• [Required action]: Pick every line out of the entries below that holds the string "resized", and report them.

• [Supplied records]:

********************

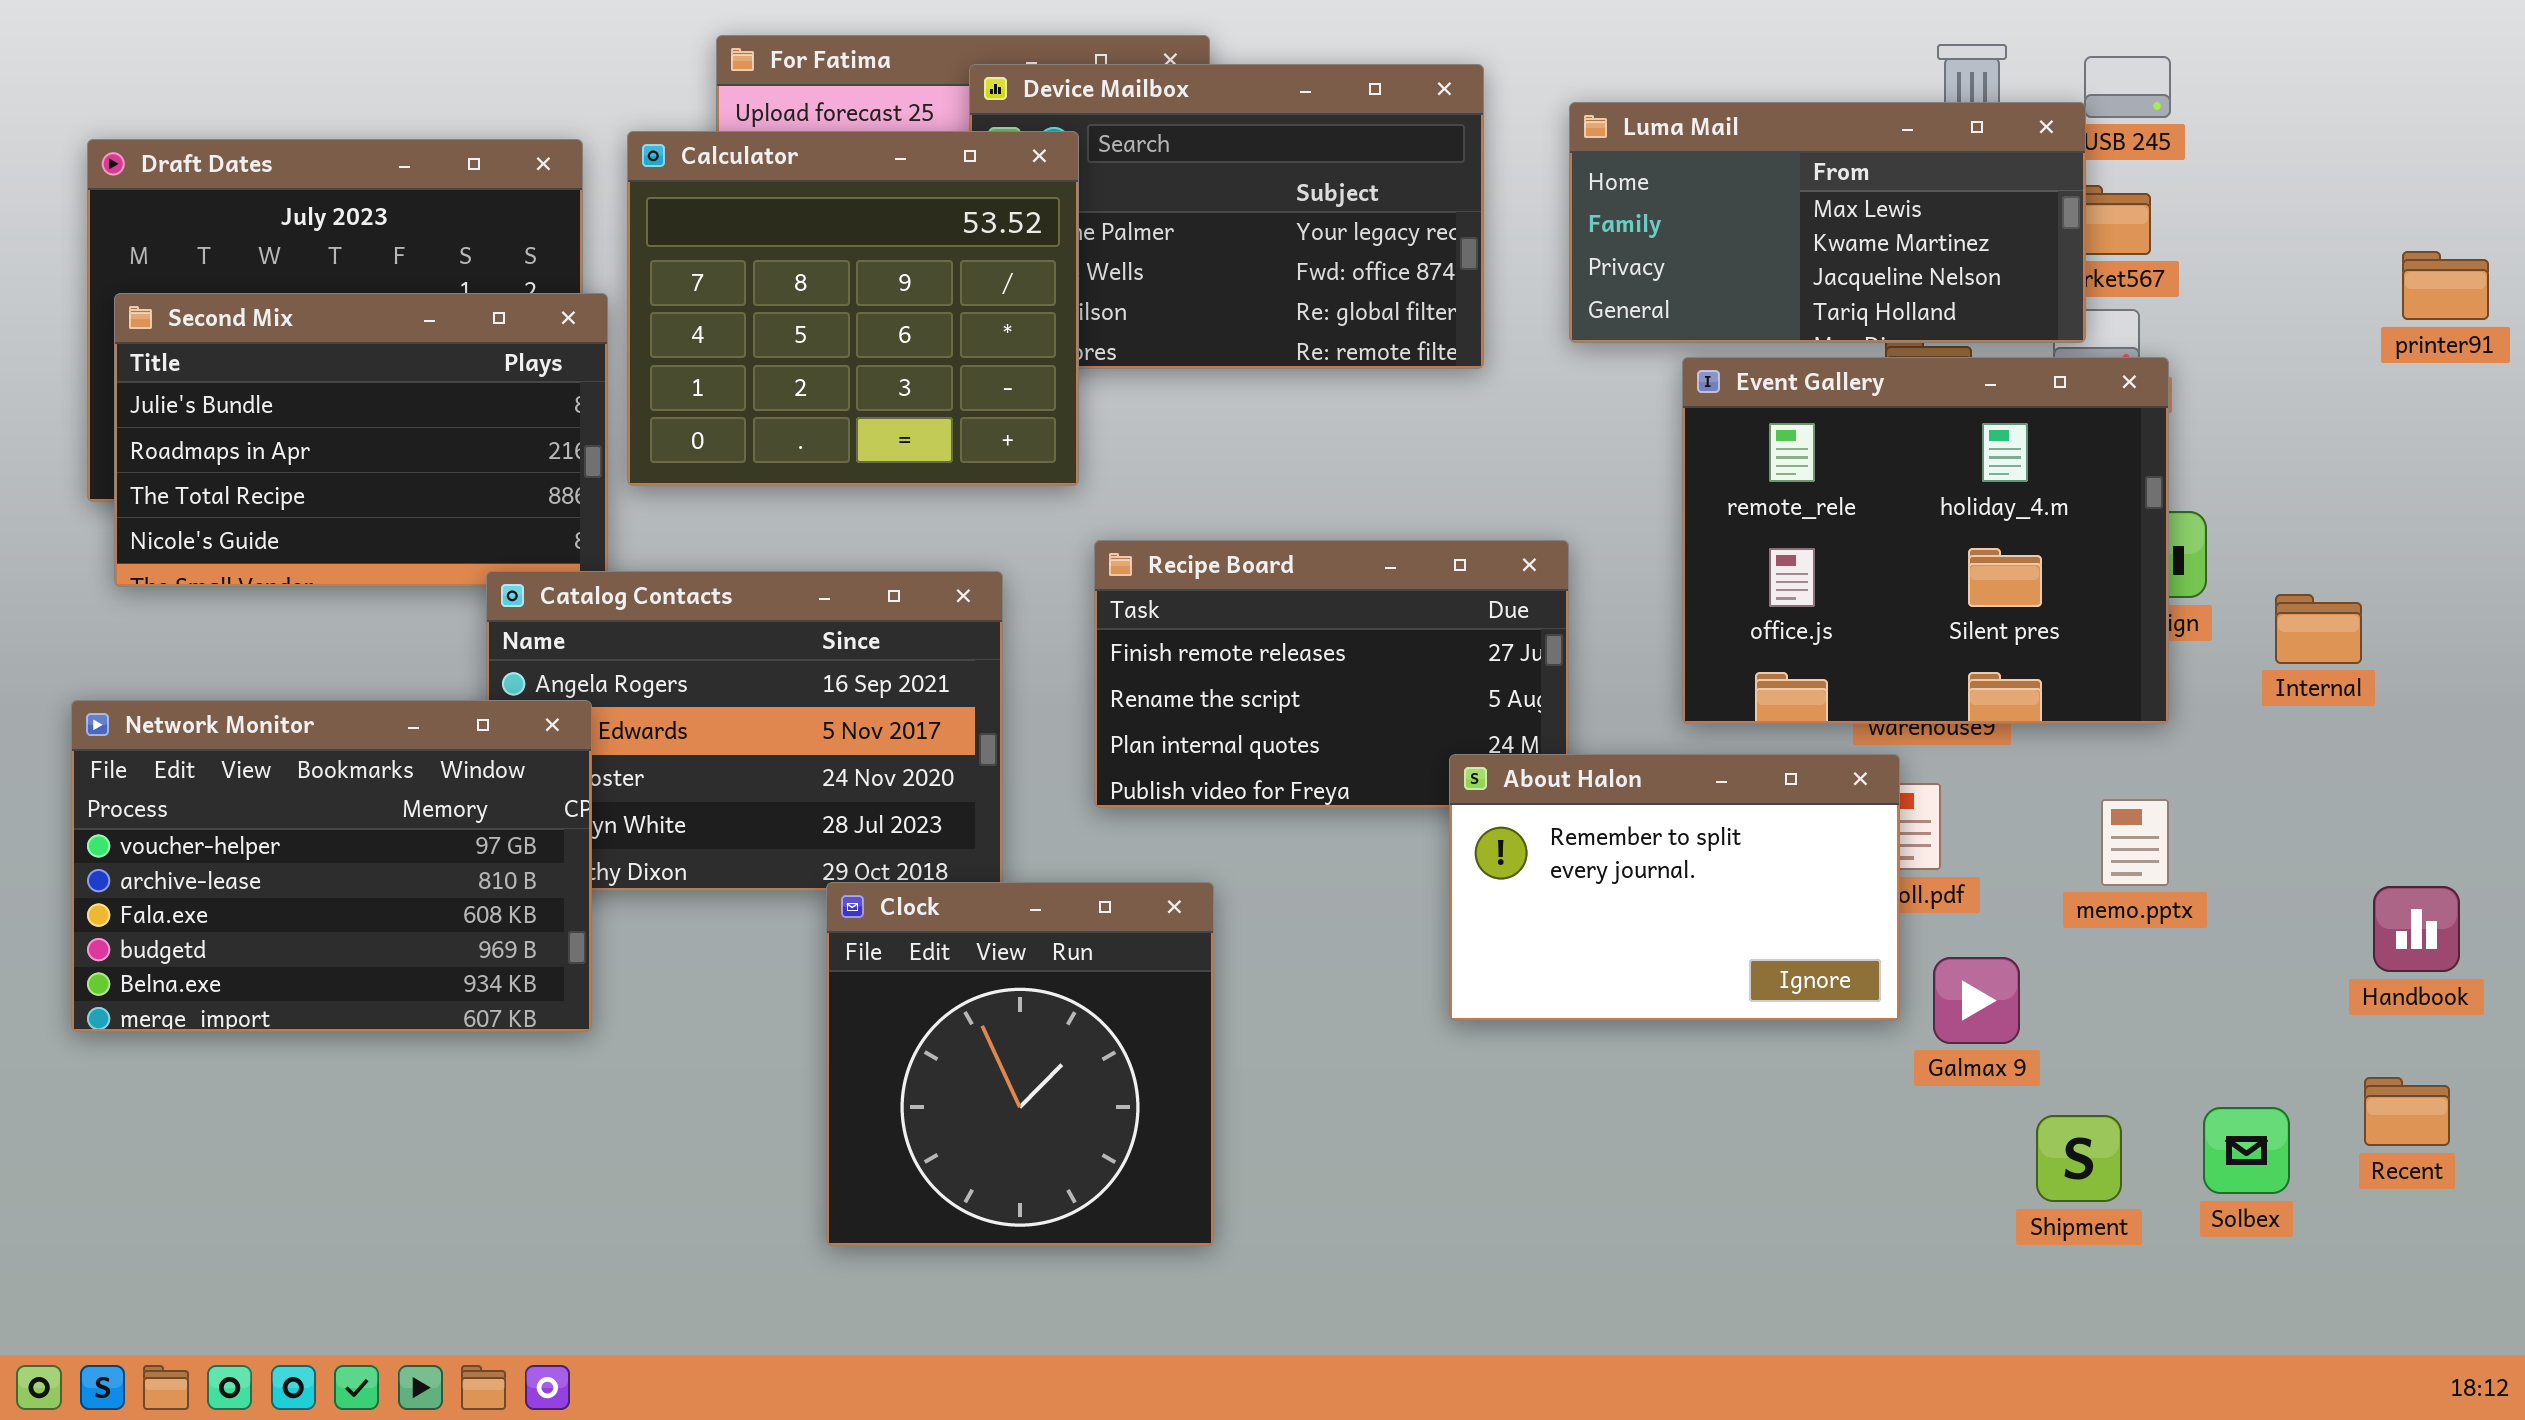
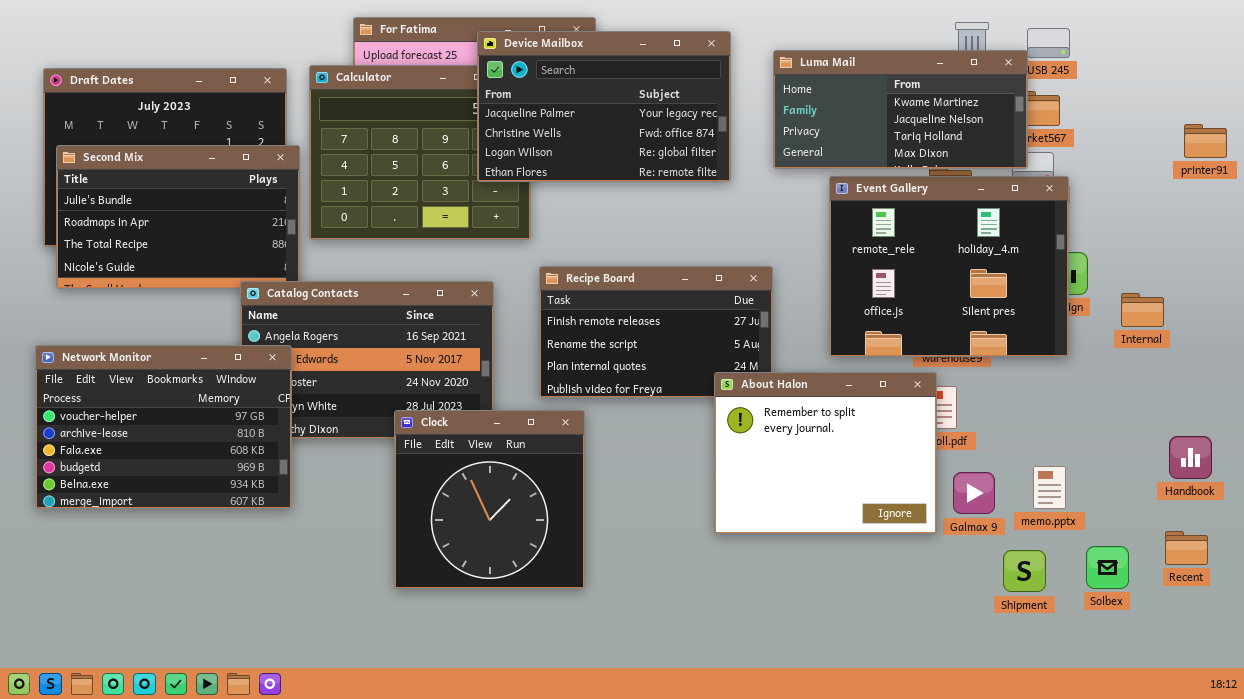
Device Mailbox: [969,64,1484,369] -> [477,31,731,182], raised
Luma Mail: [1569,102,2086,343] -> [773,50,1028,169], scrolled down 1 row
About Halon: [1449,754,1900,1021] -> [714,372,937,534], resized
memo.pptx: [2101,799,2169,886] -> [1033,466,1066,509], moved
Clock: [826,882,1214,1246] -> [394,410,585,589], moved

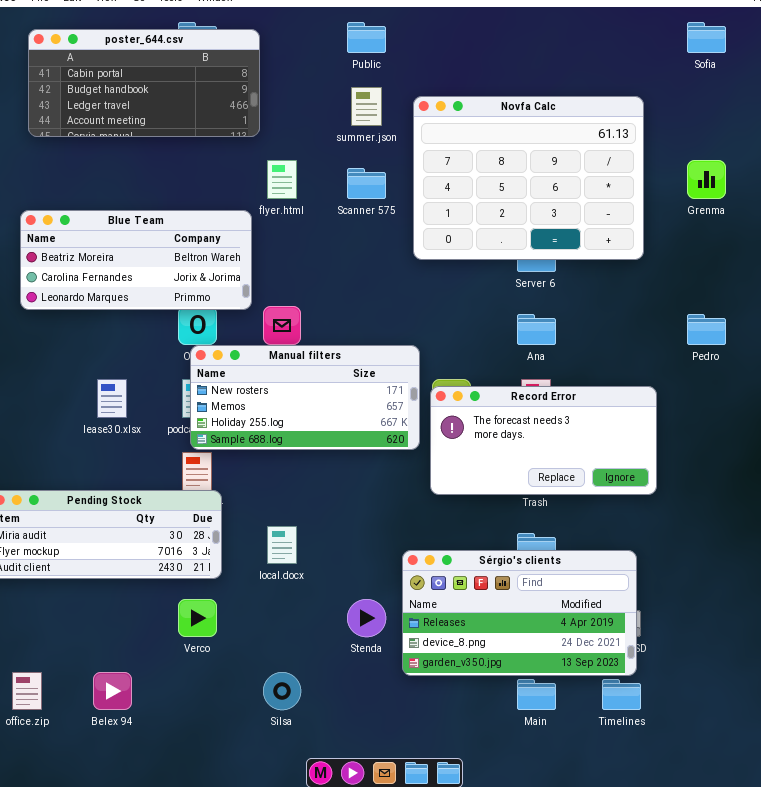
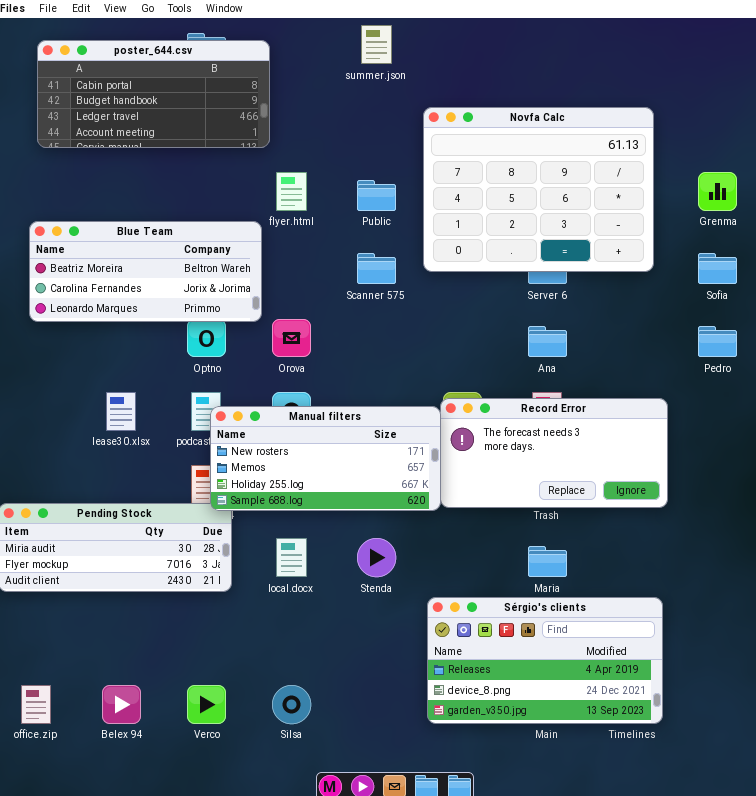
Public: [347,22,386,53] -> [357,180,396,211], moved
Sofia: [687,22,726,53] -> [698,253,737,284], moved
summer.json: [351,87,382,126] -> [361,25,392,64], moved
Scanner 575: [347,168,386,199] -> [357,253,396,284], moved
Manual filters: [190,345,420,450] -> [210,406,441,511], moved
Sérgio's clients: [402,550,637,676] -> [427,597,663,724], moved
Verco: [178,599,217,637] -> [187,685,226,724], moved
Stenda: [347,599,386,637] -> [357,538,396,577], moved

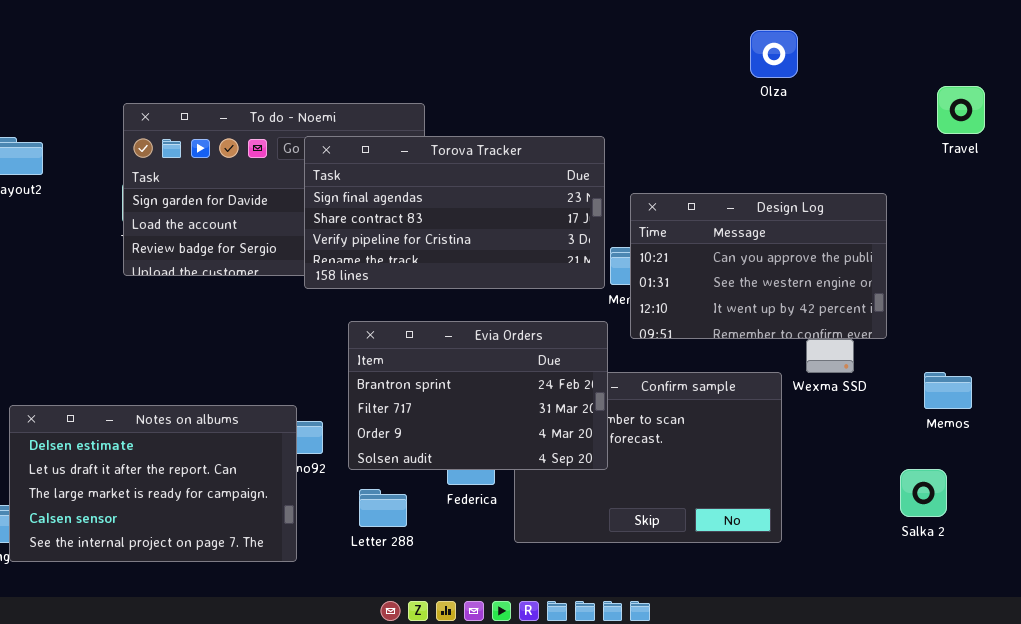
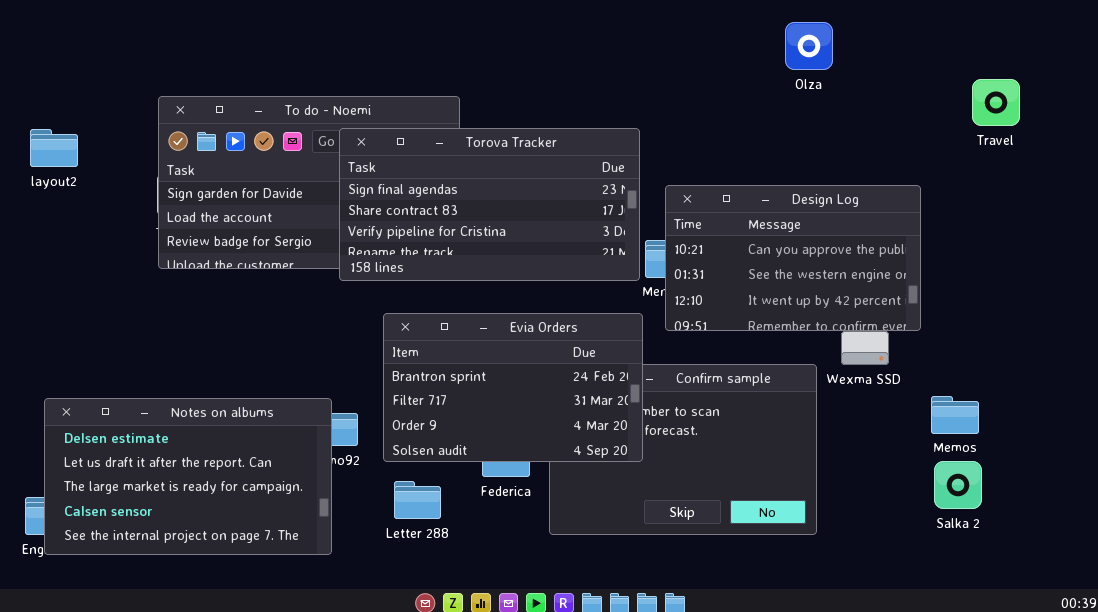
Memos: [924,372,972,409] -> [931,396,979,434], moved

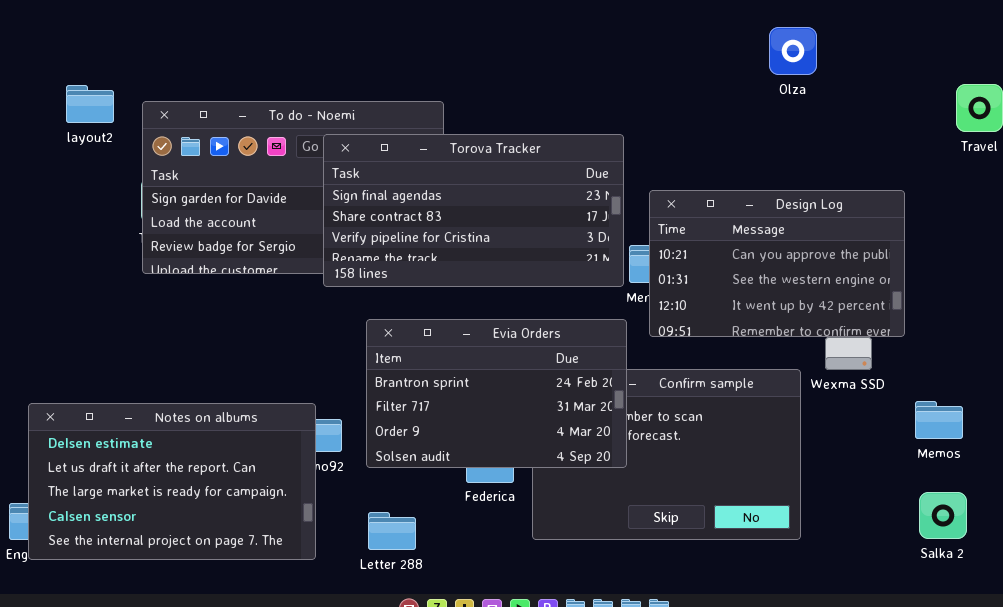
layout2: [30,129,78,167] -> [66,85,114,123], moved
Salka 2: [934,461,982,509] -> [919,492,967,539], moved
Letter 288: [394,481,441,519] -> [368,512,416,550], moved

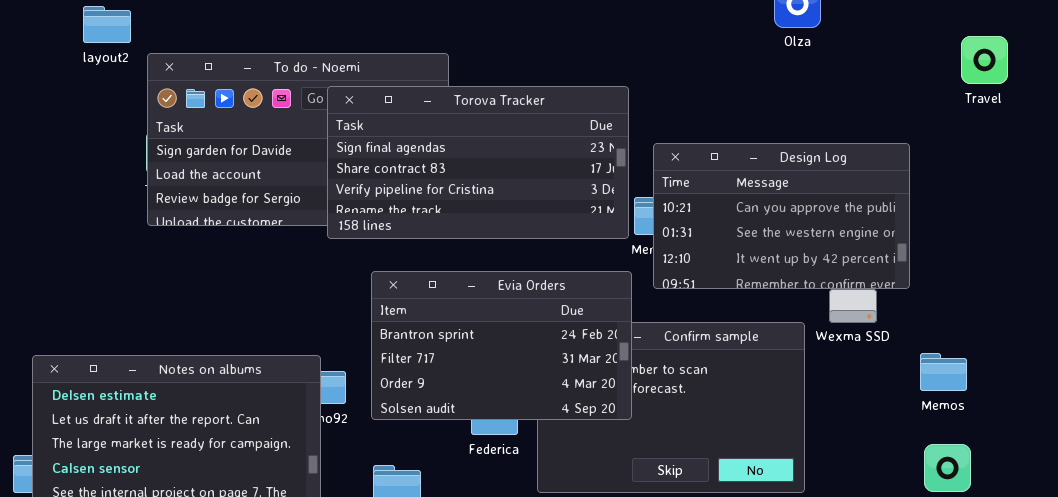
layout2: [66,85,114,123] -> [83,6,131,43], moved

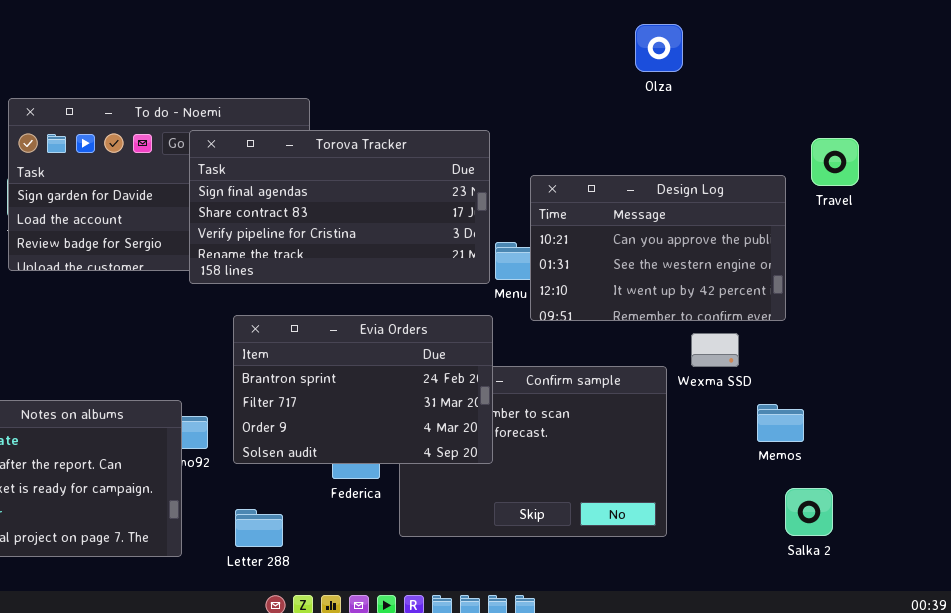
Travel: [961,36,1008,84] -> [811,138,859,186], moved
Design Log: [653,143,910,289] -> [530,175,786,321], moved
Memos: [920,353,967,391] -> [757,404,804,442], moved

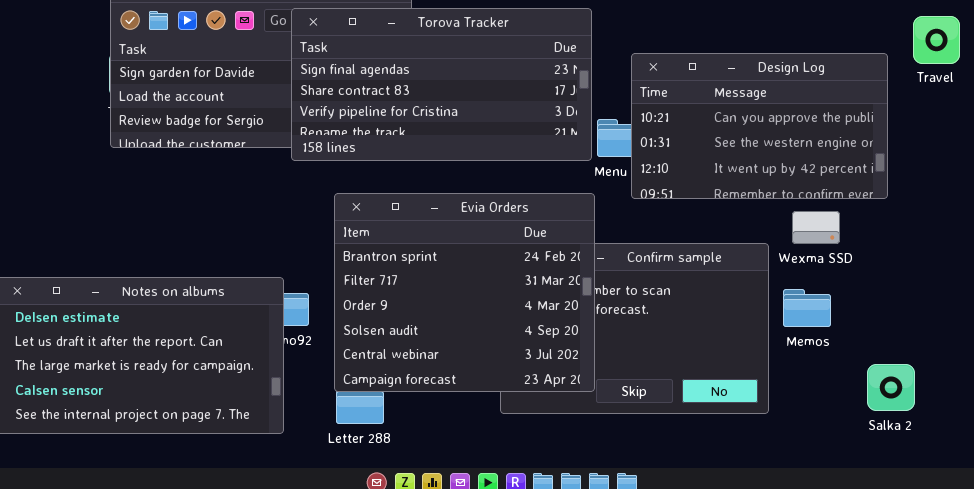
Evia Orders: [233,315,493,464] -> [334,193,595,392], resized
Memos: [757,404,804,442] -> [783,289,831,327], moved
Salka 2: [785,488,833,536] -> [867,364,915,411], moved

********************

• [Exercise result]:
About Halon: [1449,754,1900,1021] -> [714,372,937,534], resized
Evia Orders: [233,315,493,464] -> [334,193,595,392], resized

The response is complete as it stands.